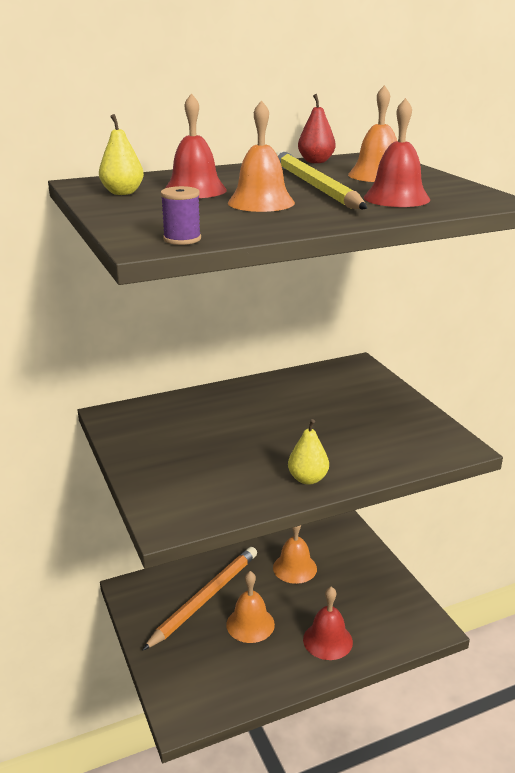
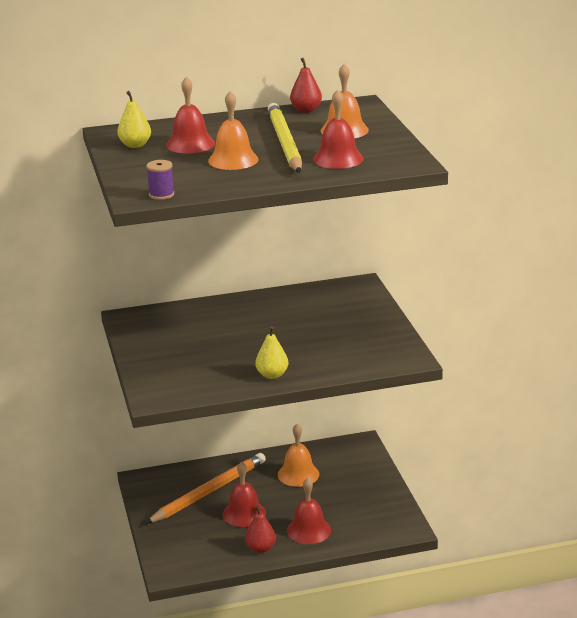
camera: 10 degrees right, 0 degrees up
(250, 624) = (244, 513): orange bell -> red bell
(281, 671) = (261, 548): none -> red pear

========================

In the listing above, the lines from the one containing "(250, 624) = (244, 513): orange" through the last line are to be returned exactly.

(250, 624) = (244, 513): orange bell -> red bell
(281, 671) = (261, 548): none -> red pear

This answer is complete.